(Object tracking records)
- - - - - - -

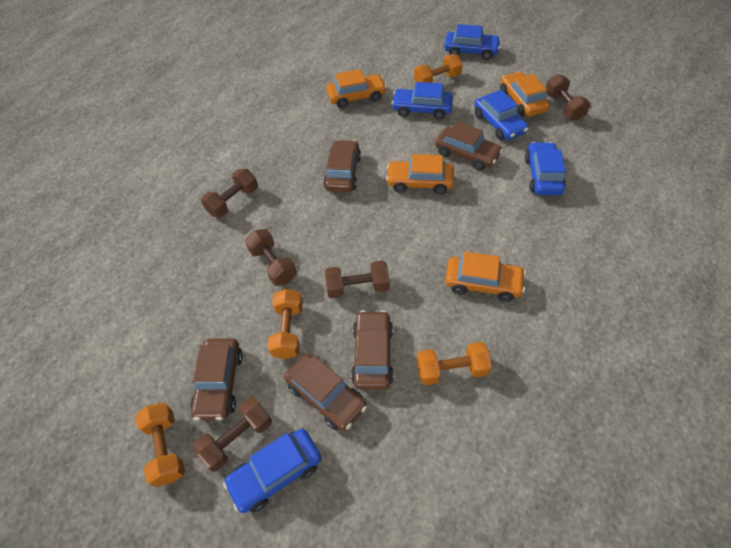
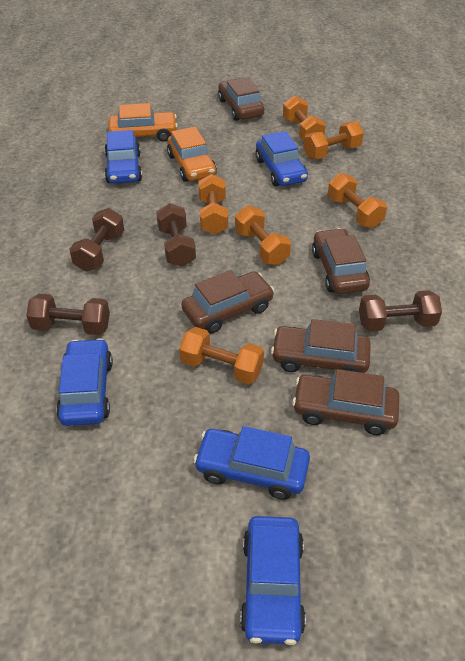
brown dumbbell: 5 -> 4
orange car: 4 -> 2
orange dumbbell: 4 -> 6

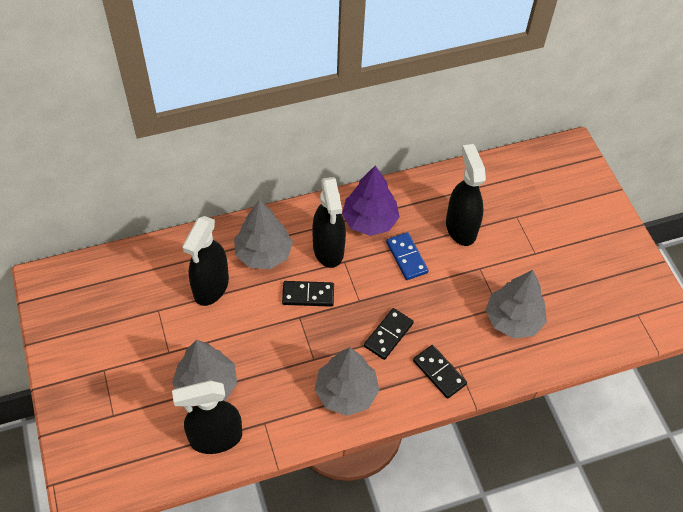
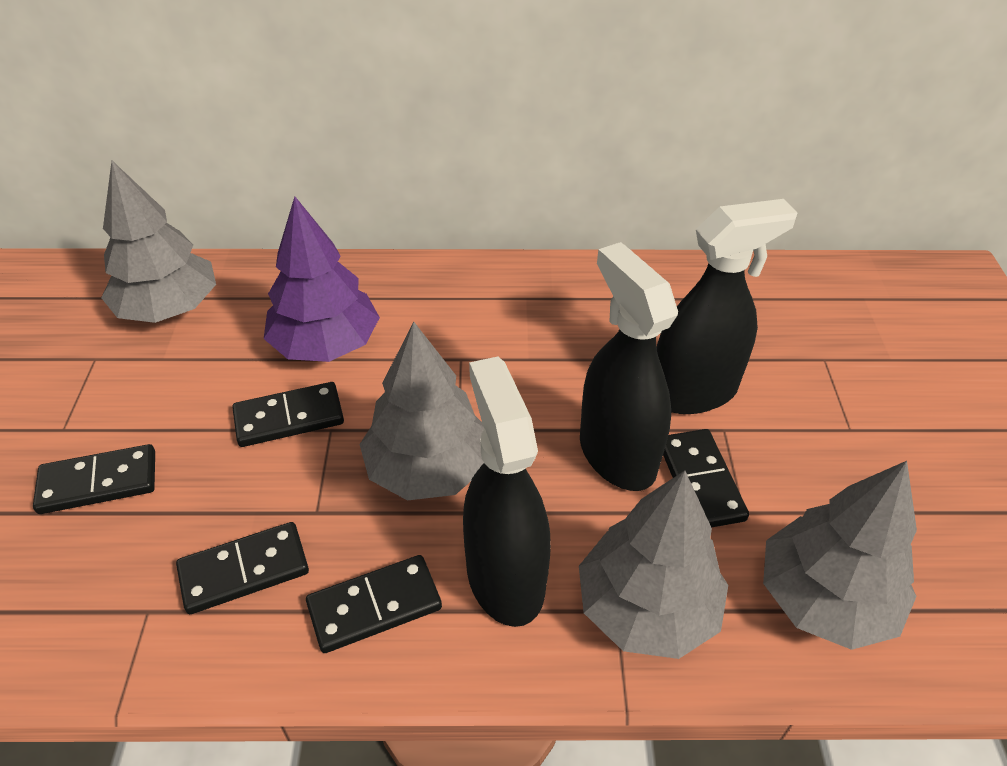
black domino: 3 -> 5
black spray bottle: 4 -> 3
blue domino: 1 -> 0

- - - - - - -

PROBLEM TO WORK ON »
Your copy should hold exactly the lines from the one with "orange car: 4 -> 2" through the final line of the records, both ends included, and no pictures.

YOUR SOLUTION »
orange car: 4 -> 2
orange dumbbell: 4 -> 6

black domino: 3 -> 5
black spray bottle: 4 -> 3
blue domino: 1 -> 0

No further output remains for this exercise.